(Colored geometric primitive data)
___

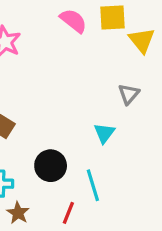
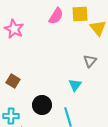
pink semicircle: (73, 21) -> (56, 16), turned 84

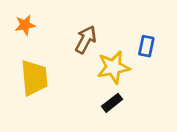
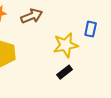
brown arrow: (86, 40) -> (32, 16), moved, turned 40

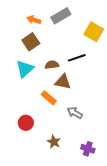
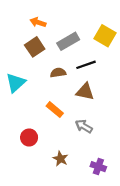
gray rectangle: (61, 16) -> (68, 41), moved
cyan triangle: (25, 69) -> (16, 83), moved
brown triangle: (63, 82) -> (85, 92), moved

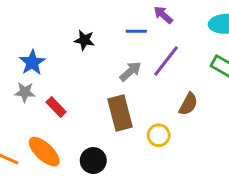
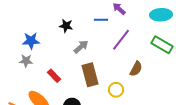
blue star: (32, 62) -> (31, 41), turned 30
gray arrow: (130, 71) -> (81, 47), moved
red rectangle: (56, 107) -> (54, 76), moved

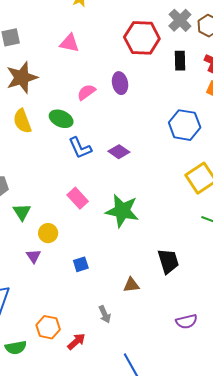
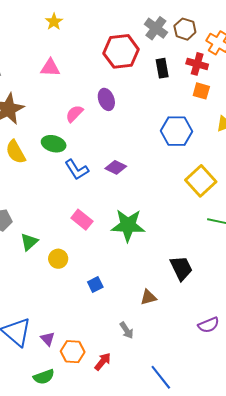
green triangle: (22, 212) -> (29, 242), turned 30
purple triangle: (33, 256) -> (48, 339), moved

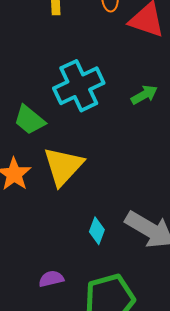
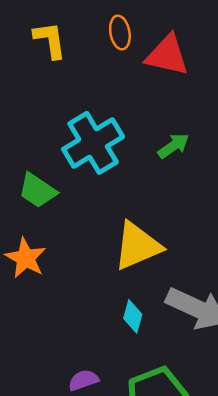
yellow triangle: (63, 166) -> (137, 246), moved, turned 30

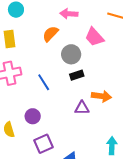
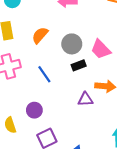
orange semicircle: (50, 34) -> (40, 35), moved
pink trapezoid: (94, 37) -> (101, 49), moved

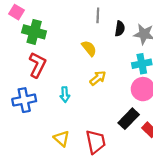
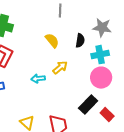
black semicircle: (120, 29) -> (80, 41), moved
cyan arrow: (65, 95) -> (38, 79), moved, turned 88

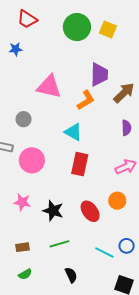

___

** Assigned task **
The word to find is "pink". Copy every line of the records that holds it.

** Task response **
pink semicircle: (73, 21) -> (56, 16), turned 84
pink trapezoid: (94, 37) -> (101, 49), moved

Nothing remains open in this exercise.